> Work instructions: Every record below must be returned word for word, with the pictures left out.

Input material: Begin

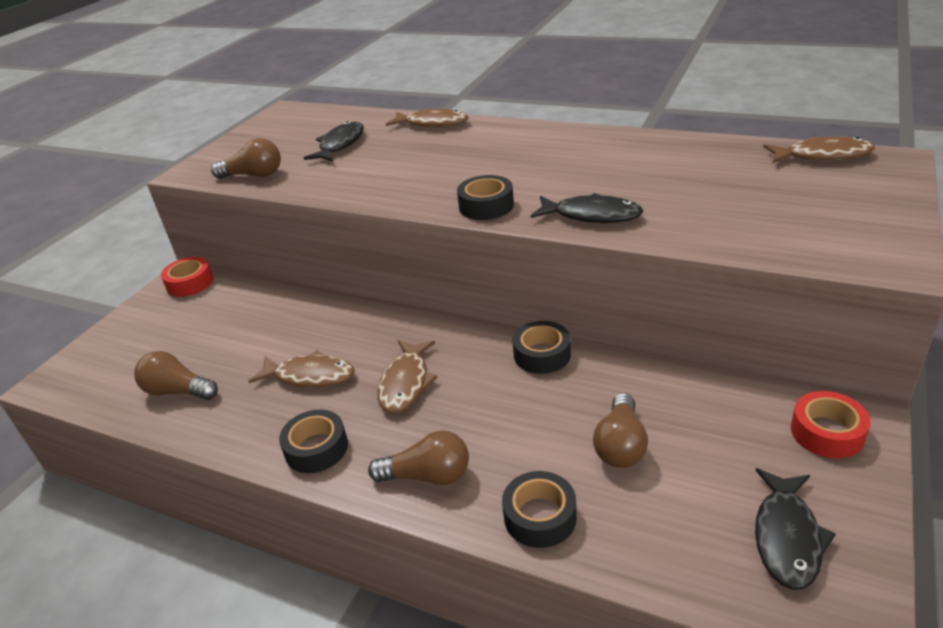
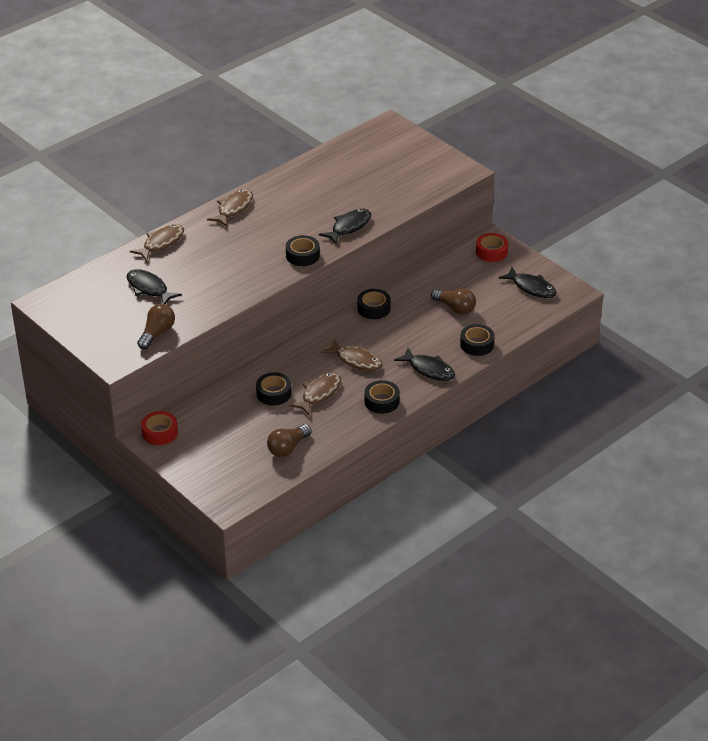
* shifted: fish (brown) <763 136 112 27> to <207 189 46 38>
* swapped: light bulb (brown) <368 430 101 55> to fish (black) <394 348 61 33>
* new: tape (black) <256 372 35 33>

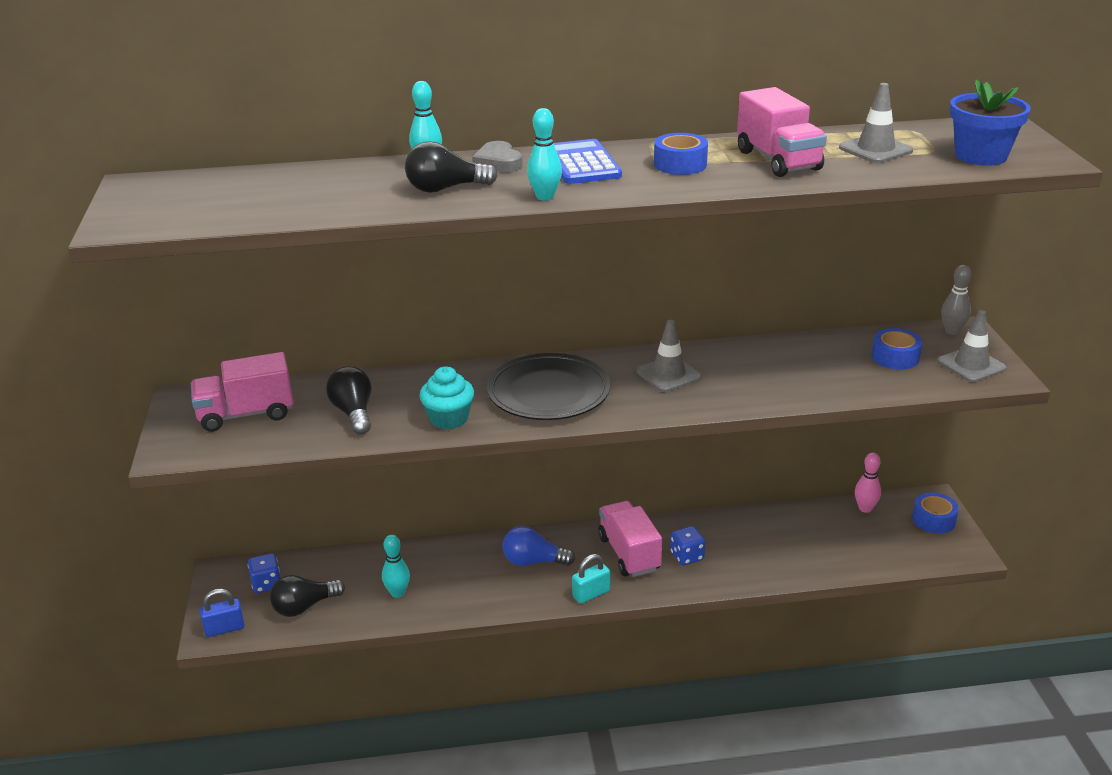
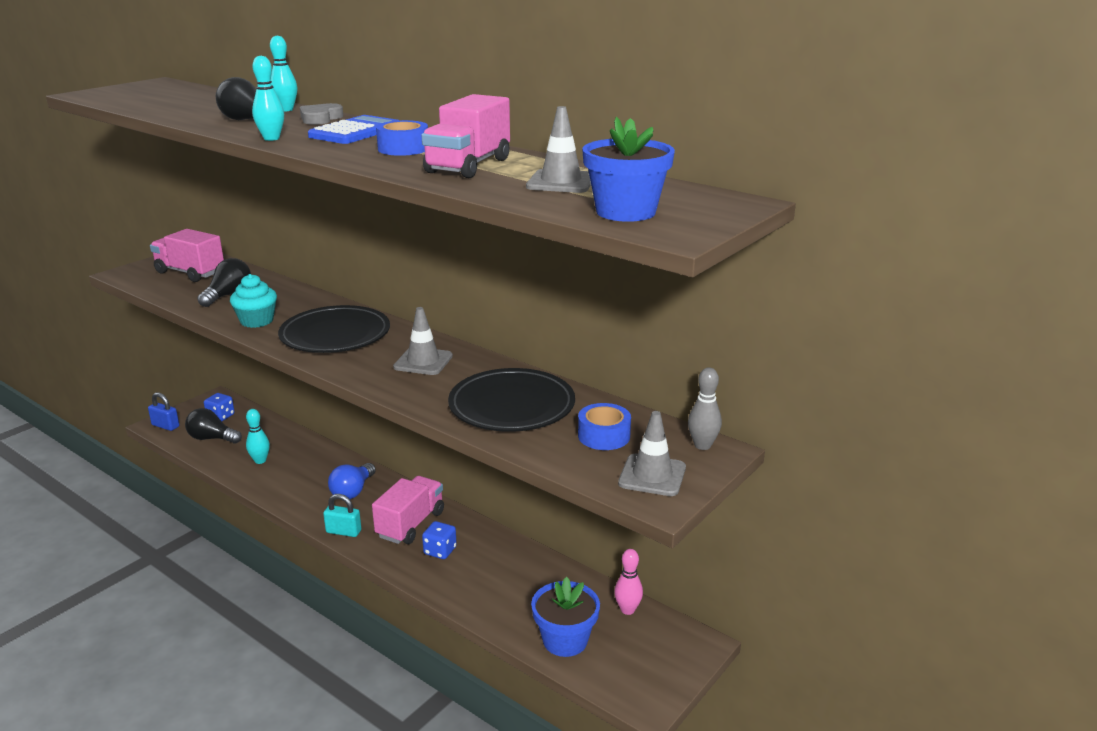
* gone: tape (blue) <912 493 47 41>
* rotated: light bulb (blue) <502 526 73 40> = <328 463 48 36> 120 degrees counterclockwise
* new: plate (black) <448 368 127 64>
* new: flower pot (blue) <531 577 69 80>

Input material: End

> Written solution:
* shifted: fish (brown) <763 136 112 27> to <207 189 46 38>
* swapped: light bulb (brown) <368 430 101 55> to fish (black) <394 348 61 33>
* new: tape (black) <256 372 35 33>

* gone: tape (blue) <912 493 47 41>
* rotated: light bulb (blue) <502 526 73 40> = <328 463 48 36> 120 degrees counterclockwise
* new: plate (black) <448 368 127 64>
* new: flower pot (blue) <531 577 69 80>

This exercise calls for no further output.